• TASK GOAL: Could you write out the lines below exactly, beginning with the first and finishing with the one that contains "shifted,solid cone (grey),560"?

• GIVEN RECORDS:
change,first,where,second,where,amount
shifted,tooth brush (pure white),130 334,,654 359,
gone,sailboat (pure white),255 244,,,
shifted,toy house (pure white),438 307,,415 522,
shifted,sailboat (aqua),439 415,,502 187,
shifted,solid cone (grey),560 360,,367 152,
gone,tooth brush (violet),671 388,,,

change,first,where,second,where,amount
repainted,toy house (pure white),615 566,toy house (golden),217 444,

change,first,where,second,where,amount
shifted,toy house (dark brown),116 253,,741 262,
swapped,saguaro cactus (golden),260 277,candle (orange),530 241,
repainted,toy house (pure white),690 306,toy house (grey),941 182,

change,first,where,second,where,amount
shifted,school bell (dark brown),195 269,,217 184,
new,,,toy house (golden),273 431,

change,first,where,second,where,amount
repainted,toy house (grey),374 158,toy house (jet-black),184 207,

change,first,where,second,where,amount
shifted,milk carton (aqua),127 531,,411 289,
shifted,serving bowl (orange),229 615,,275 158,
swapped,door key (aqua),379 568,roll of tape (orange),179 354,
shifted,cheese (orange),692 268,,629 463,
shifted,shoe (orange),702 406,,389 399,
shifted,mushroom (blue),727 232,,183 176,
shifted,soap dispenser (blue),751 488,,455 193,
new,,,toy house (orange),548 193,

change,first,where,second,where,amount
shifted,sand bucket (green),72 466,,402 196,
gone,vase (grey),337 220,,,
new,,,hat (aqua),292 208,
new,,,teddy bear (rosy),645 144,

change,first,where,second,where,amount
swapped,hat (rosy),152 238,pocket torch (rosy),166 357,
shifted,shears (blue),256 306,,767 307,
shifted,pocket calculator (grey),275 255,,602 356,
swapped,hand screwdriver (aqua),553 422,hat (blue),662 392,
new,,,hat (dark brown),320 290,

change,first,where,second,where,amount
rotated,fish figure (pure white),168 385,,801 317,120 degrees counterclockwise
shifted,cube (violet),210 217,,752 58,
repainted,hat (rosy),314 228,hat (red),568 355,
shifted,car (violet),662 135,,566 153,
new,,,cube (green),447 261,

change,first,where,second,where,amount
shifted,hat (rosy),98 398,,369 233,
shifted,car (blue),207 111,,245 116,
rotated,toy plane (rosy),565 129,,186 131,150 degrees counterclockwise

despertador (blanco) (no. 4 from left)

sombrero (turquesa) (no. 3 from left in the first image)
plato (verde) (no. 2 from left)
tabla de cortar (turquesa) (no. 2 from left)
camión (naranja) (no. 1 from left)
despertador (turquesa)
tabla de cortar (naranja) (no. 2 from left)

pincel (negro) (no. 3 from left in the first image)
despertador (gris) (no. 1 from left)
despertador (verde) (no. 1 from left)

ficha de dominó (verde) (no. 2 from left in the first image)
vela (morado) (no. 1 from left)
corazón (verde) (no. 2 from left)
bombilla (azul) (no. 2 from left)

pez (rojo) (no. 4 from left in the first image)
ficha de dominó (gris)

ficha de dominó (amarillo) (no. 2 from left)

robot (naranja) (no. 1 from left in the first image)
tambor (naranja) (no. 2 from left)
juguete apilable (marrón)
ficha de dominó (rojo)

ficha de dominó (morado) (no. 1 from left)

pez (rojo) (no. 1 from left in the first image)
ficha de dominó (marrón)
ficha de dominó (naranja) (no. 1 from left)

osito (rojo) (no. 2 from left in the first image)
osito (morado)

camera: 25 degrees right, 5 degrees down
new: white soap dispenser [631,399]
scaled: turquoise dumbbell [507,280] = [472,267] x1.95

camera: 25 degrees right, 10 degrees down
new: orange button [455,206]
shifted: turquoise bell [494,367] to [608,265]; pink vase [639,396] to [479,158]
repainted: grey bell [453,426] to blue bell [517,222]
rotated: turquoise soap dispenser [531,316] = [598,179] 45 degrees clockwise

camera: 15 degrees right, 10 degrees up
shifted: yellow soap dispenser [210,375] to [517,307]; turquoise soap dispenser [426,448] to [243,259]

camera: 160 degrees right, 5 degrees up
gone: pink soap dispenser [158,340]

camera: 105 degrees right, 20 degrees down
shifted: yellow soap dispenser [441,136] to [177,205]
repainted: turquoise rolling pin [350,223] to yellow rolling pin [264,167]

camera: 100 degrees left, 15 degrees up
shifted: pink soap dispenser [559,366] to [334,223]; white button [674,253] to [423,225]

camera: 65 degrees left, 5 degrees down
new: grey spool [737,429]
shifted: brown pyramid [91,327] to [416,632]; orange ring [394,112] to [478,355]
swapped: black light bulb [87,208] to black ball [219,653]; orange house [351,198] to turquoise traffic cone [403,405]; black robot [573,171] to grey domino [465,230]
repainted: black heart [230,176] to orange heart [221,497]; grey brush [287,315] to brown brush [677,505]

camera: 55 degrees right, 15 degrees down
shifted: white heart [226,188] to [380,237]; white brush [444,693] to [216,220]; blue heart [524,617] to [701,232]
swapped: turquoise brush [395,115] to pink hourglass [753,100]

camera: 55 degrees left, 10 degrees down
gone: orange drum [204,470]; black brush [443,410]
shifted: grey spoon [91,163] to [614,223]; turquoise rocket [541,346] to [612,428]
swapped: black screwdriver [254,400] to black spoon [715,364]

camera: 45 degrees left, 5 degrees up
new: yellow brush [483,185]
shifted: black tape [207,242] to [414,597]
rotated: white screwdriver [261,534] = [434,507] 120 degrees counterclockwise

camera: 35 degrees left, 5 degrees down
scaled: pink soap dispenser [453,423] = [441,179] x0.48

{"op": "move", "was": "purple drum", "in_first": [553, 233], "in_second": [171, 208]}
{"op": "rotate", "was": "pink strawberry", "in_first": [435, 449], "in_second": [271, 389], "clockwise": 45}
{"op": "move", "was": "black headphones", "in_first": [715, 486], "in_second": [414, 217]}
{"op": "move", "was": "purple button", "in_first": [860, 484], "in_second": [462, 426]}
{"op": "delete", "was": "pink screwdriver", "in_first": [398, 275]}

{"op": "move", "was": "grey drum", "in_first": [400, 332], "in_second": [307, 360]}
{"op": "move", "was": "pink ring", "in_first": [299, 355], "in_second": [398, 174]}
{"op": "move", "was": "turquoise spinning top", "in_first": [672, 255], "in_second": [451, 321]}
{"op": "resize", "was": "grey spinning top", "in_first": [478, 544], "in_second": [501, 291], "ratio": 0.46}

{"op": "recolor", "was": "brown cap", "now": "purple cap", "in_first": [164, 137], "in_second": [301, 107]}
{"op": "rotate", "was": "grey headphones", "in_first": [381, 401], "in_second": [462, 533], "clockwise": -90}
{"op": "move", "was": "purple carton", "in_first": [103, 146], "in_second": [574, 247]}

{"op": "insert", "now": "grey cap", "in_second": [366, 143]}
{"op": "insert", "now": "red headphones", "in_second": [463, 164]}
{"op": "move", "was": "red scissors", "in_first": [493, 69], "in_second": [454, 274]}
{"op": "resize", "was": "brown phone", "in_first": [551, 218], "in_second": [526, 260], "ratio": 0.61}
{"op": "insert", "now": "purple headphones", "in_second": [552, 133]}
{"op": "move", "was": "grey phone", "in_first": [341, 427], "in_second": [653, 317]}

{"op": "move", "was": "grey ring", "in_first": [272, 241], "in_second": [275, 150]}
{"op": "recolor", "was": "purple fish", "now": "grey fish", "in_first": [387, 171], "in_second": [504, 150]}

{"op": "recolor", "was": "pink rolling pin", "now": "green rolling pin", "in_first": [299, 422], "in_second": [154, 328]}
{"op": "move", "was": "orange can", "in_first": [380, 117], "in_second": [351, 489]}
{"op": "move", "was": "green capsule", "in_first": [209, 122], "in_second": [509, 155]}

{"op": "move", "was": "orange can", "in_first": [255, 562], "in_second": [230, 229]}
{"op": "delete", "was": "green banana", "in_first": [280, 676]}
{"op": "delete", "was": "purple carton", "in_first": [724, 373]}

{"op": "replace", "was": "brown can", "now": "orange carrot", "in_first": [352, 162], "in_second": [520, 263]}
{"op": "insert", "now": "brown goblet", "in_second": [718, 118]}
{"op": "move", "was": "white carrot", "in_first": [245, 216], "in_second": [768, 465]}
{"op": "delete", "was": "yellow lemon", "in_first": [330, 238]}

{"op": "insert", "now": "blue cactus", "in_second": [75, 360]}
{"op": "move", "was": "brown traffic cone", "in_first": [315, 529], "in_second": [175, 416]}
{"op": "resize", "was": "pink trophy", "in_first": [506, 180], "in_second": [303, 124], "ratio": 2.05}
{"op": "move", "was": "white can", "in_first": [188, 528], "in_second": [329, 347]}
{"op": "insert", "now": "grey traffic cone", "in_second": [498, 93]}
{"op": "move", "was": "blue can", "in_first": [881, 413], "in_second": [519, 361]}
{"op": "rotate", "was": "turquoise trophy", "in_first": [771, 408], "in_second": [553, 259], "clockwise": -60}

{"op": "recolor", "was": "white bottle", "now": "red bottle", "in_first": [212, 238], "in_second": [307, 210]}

• WRITTEN REPLY:
change,first,where,second,where,amount
shifted,tooth brush (pure white),130 334,,654 359,
gone,sailboat (pure white),255 244,,,
shifted,toy house (pure white),438 307,,415 522,
shifted,sailboat (aqua),439 415,,502 187,
shifted,solid cone (grey),560 360,,367 152,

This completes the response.